DATA SECTION:
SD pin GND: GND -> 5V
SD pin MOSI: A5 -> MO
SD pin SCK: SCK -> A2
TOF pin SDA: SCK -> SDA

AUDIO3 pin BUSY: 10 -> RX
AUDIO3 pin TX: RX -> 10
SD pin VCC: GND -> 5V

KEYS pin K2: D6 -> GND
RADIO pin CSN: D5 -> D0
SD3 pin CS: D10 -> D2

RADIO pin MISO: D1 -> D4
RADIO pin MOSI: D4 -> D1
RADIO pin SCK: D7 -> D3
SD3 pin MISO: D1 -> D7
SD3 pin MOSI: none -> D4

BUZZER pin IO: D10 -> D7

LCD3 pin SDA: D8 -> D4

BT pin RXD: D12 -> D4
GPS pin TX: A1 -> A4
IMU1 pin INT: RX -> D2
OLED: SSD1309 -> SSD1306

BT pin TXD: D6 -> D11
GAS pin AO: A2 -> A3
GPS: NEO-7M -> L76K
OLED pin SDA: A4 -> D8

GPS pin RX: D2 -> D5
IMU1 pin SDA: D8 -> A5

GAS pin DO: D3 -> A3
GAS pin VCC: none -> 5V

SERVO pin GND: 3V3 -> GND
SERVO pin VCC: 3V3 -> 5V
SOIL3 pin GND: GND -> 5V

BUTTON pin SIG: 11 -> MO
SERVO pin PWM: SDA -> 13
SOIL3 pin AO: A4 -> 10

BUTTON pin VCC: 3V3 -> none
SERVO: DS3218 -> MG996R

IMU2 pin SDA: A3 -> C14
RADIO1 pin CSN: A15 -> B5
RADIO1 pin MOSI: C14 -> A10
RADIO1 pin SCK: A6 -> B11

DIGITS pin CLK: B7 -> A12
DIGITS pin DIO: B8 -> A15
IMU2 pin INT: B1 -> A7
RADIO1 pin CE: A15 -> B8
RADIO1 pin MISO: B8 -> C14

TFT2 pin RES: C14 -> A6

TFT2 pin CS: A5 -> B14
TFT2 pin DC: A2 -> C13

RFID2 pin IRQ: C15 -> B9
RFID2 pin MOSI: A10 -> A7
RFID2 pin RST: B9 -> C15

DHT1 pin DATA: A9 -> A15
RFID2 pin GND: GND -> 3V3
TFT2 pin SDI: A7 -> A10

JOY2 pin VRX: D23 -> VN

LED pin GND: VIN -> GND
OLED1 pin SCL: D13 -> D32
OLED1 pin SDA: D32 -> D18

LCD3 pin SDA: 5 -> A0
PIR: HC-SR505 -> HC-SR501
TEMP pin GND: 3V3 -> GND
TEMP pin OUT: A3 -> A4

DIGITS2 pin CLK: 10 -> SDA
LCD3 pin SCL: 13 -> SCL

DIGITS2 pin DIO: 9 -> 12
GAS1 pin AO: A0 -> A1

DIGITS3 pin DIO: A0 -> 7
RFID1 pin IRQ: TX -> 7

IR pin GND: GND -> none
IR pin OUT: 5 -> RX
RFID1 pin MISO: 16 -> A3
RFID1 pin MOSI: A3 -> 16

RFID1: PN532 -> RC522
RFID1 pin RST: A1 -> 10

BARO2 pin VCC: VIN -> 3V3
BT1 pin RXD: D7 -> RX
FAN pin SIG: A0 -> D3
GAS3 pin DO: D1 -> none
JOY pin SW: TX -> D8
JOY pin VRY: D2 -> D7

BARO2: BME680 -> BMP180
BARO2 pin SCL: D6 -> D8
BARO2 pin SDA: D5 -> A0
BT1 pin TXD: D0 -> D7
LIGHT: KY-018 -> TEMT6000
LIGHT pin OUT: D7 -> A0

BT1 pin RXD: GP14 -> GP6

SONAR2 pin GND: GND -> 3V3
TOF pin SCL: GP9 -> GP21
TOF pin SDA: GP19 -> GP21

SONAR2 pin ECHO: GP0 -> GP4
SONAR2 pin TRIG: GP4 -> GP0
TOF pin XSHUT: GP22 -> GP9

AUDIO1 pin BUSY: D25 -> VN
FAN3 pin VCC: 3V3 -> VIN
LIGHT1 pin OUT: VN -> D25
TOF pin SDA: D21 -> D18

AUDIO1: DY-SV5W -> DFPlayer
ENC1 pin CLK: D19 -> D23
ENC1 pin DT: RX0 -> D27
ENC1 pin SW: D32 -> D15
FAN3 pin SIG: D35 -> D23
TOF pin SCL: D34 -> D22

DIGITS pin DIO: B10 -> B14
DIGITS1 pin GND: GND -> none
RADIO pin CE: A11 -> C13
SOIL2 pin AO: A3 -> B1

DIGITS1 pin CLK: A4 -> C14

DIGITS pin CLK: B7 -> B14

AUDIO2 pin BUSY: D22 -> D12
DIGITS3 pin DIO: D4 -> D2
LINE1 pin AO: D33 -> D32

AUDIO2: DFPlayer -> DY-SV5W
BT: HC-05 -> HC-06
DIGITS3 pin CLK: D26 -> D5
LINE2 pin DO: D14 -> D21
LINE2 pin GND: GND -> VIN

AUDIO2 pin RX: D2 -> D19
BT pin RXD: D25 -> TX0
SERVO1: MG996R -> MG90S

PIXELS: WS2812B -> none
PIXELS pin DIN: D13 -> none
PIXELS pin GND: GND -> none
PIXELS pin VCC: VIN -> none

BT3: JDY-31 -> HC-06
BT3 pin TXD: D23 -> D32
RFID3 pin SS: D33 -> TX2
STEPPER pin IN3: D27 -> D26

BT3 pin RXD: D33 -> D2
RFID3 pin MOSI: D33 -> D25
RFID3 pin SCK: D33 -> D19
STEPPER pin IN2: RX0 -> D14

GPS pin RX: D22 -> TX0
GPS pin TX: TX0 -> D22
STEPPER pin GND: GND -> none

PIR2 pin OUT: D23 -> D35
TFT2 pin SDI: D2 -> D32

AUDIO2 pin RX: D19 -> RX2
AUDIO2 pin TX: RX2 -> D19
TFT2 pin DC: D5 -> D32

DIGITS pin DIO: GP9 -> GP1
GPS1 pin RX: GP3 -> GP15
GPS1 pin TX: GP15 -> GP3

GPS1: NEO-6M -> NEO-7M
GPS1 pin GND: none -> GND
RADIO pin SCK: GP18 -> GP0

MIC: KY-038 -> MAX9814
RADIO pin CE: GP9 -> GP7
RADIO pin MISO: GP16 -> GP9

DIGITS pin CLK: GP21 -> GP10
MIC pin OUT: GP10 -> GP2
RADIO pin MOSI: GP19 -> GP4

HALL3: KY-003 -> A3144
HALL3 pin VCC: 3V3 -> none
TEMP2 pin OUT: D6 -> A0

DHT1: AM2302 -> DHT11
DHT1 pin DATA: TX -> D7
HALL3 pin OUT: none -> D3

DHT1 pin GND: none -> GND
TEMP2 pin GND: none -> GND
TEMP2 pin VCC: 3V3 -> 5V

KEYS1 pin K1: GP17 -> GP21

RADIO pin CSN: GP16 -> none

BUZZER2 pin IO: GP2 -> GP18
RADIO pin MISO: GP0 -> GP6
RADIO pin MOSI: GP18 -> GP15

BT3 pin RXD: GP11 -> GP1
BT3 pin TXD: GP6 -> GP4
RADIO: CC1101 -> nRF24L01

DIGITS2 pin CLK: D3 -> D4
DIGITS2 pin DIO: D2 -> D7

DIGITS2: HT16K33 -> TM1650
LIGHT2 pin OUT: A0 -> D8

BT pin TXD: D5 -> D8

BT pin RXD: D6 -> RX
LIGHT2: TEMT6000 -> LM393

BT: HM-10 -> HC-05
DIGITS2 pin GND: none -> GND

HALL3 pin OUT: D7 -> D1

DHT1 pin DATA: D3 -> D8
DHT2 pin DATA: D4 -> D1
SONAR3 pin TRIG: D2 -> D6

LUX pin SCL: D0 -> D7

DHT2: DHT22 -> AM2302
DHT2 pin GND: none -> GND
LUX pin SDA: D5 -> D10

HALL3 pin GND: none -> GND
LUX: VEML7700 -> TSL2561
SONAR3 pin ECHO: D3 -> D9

EXERCISE DETAILS:
Copy exactly. Include the line containing "LUX pin SCL: D0 -> D7" and every later line through the end of the listing, and nothing else.

RESULT OF THE EXERCISE:
LUX pin SCL: D0 -> D7

DHT2: DHT22 -> AM2302
DHT2 pin GND: none -> GND
LUX pin SDA: D5 -> D10

HALL3 pin GND: none -> GND
LUX: VEML7700 -> TSL2561
SONAR3 pin ECHO: D3 -> D9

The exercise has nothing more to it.